__ABOUT THIS TASK__: Every line with the word "none" in it should be extracted from the data that follows.

━━━━━ DATA FOR THE TASK ━━━━━

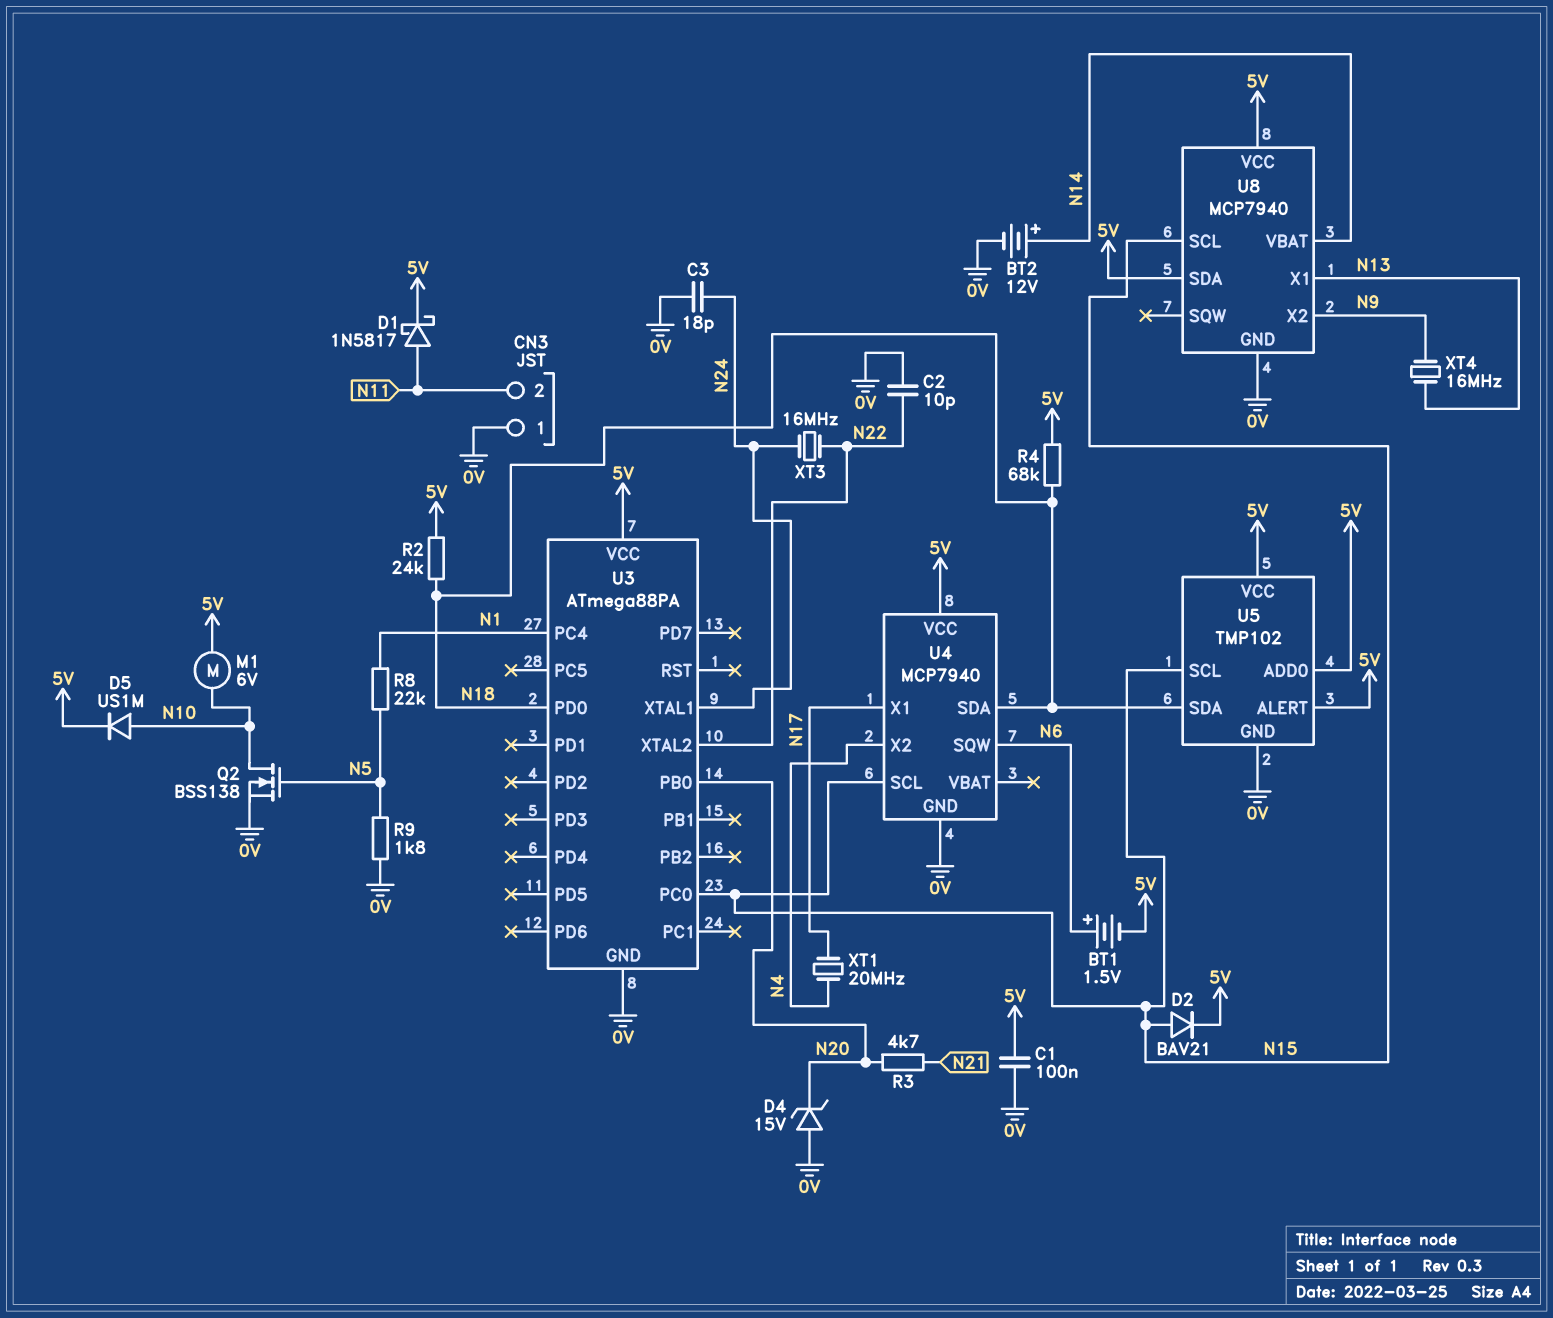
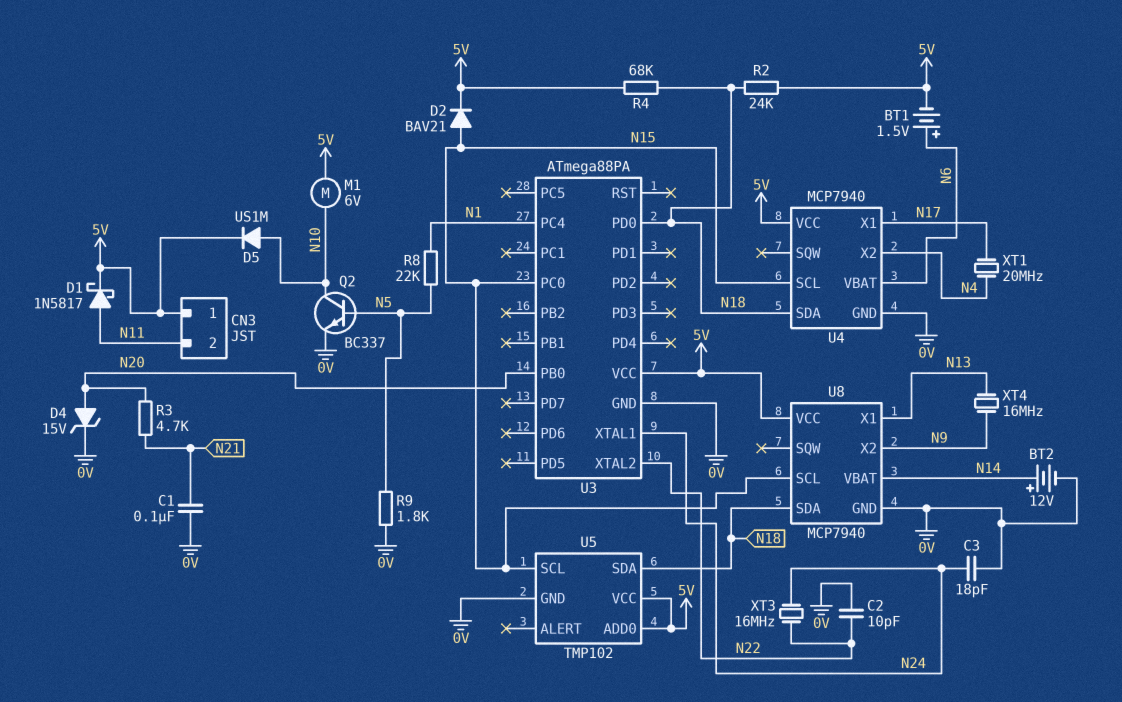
C1: 100nF (0V, 5V) -> 100nF (0V, N21)
CN3 pin 1: 0V -> 5V
D4: zener 15V (A 0V, K N20) -> zener 15V (A N20, K 0V)
Q2: NMOS BSS138 (G N5, D N10, S 0V) -> NPN BC337 (B N5, C N10, E 0V)
U4 pin SQW: N6 -> none
U4 pin VBAT: none -> N6
U5 pin ALERT: 5V -> none
U8 pin SDA: 5V -> N18

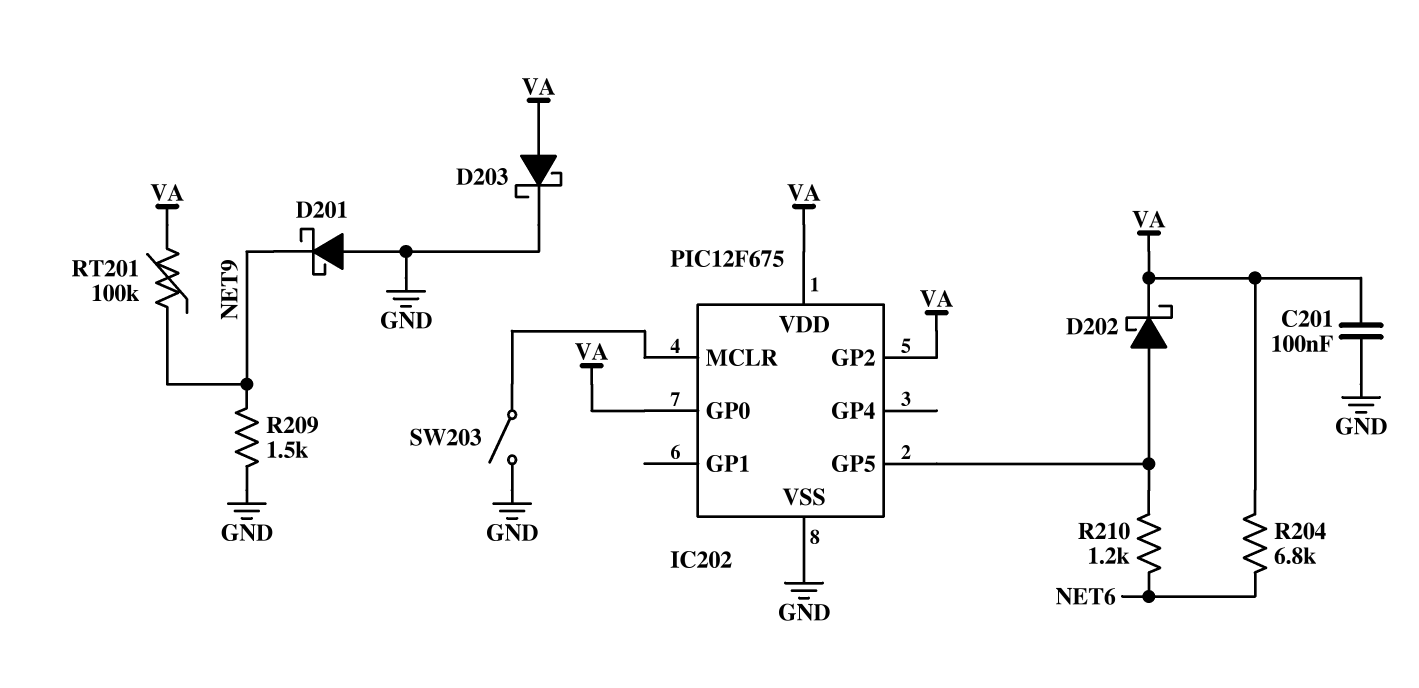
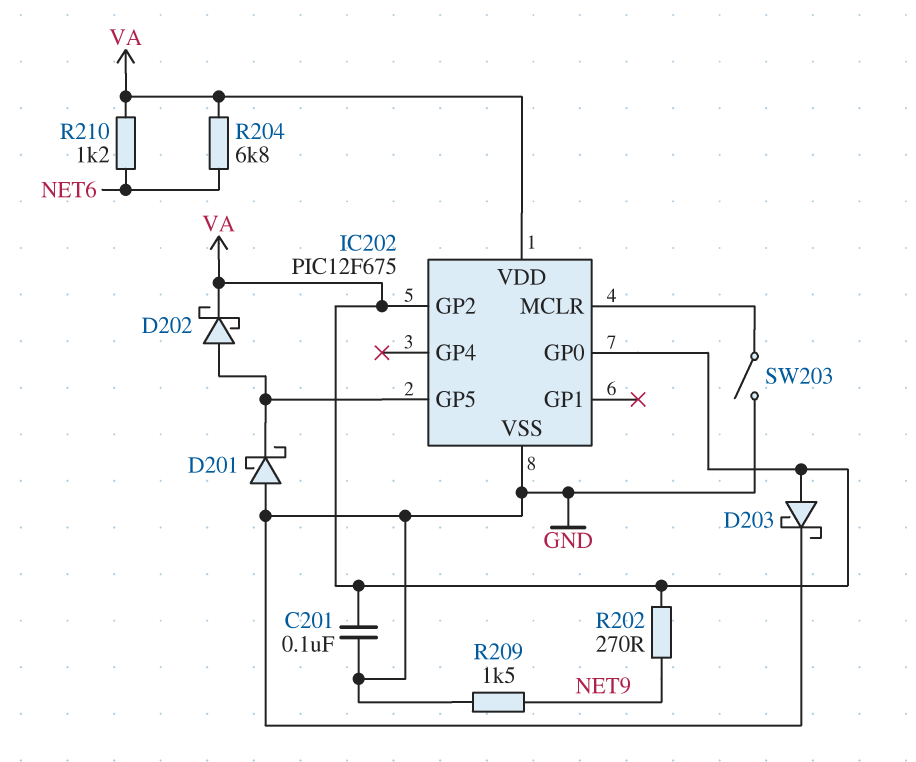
D201: schottky (A GND, K NET9) -> schottky (A GND, K IC202/GP5)
R202: none -> 270 (NET9, VA)
R210: 1.2k (IC202/GP5, NET6) -> 1.2k (NET6, VA)
RT201: 100k (NET9, VA) -> none

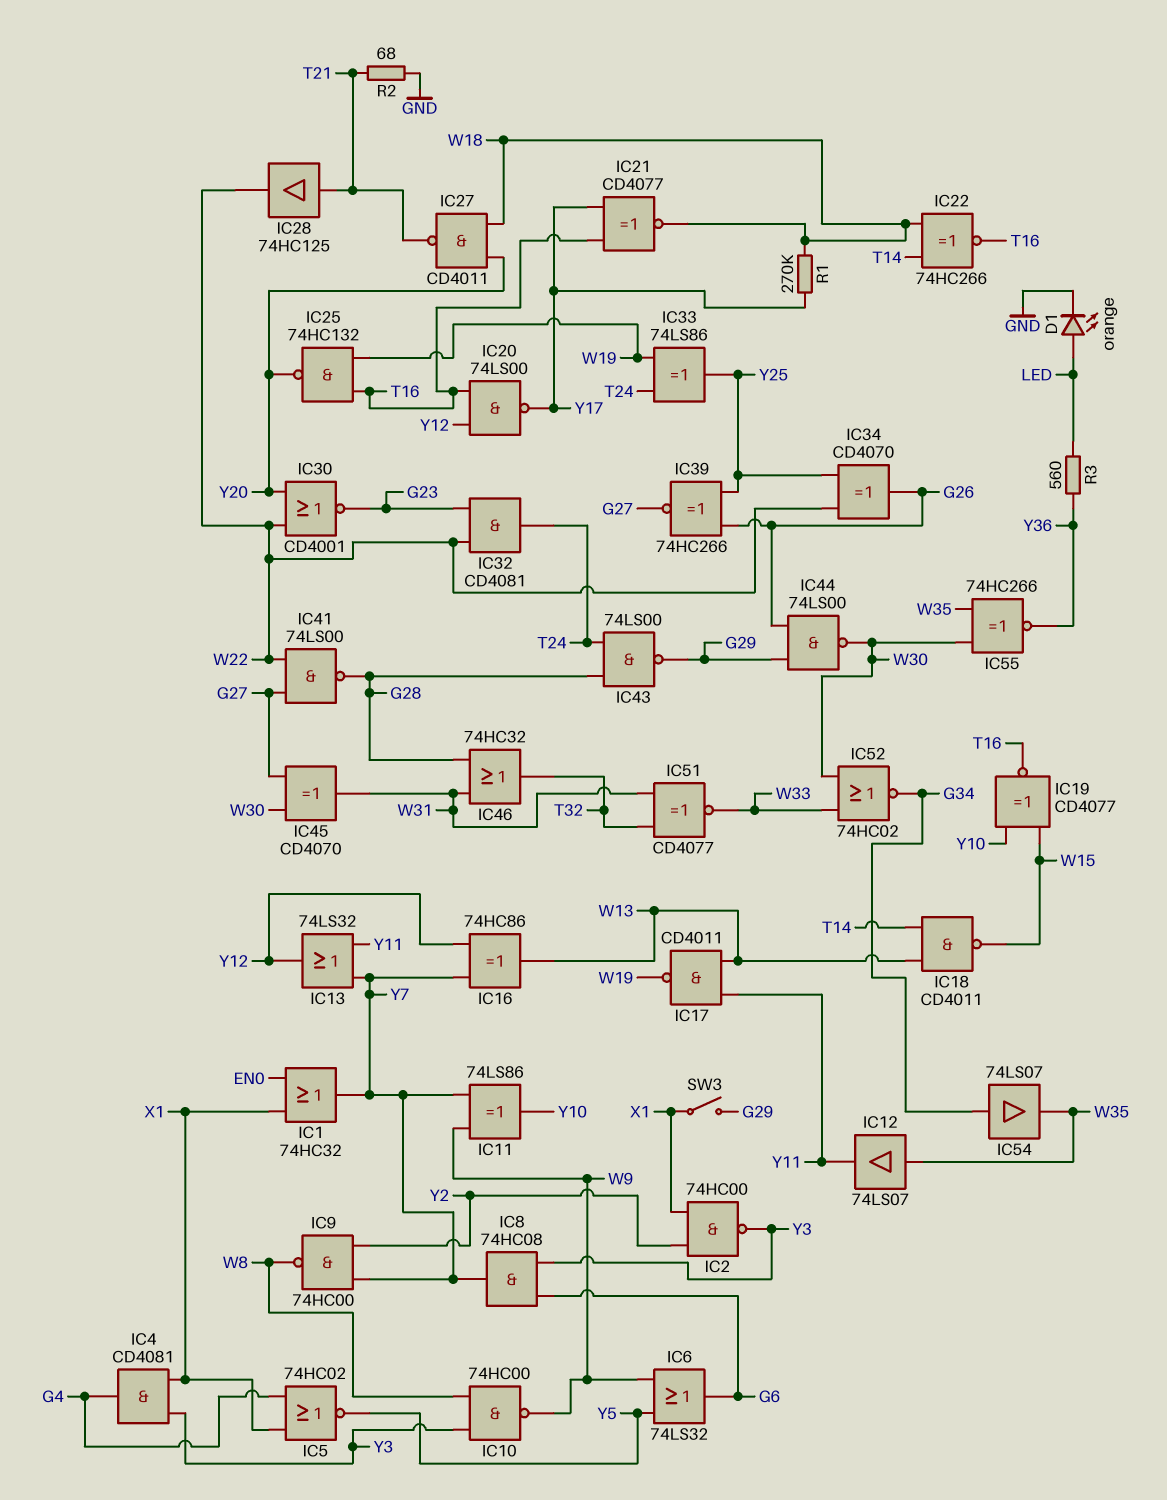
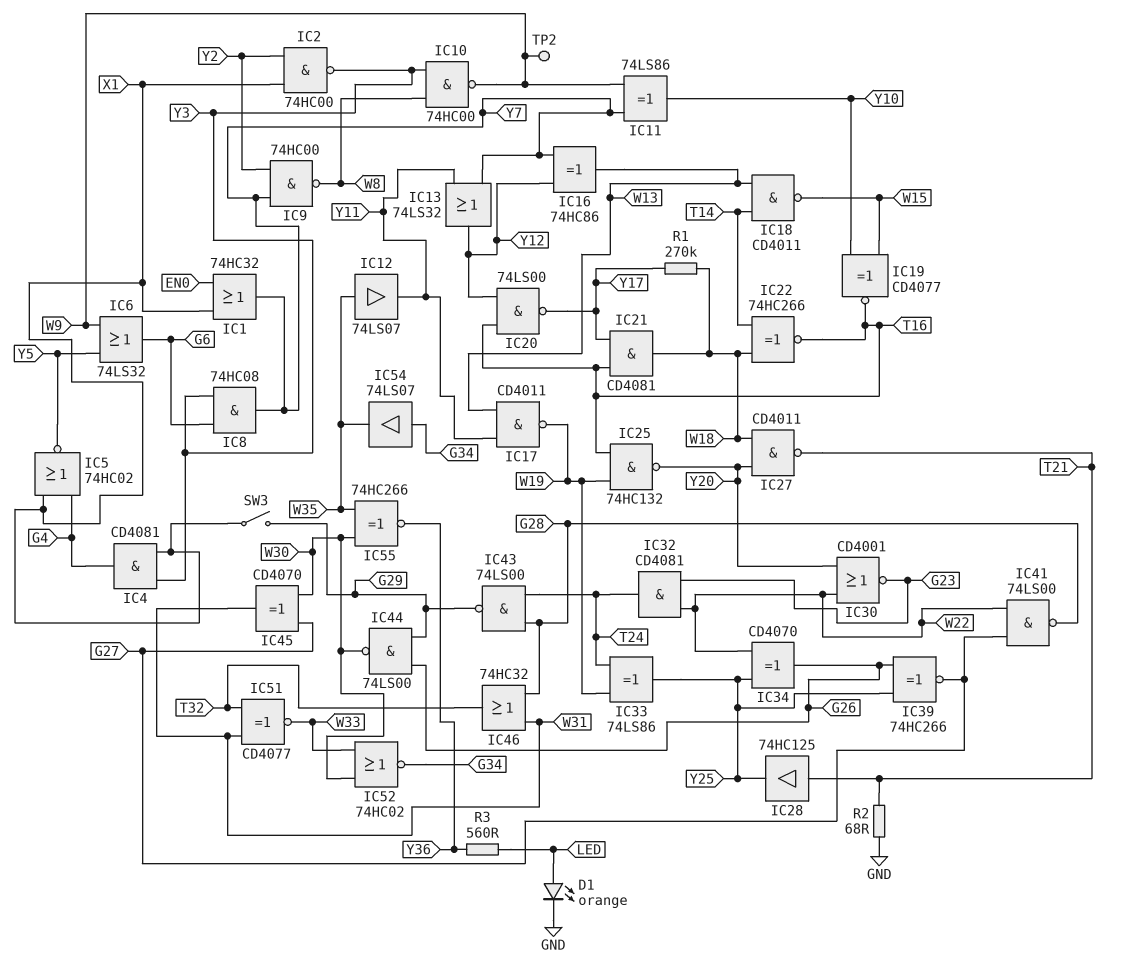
IC21: XNOR CD4077 (in T16, in Y17, out W18) -> AND CD4081 (in T16, in Y17, out W18)
IC28: buffer 74HC125 (in T21, out W22) -> buffer 74HC125 (in T21, out Y25)
TP2: none -> test point (W9)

━━━━━

__SOLVED EXERCISE__:
U4 pin SQW: N6 -> none
U4 pin VBAT: none -> N6
U5 pin ALERT: 5V -> none
R202: none -> 270 (NET9, VA)
RT201: 100k (NET9, VA) -> none
TP2: none -> test point (W9)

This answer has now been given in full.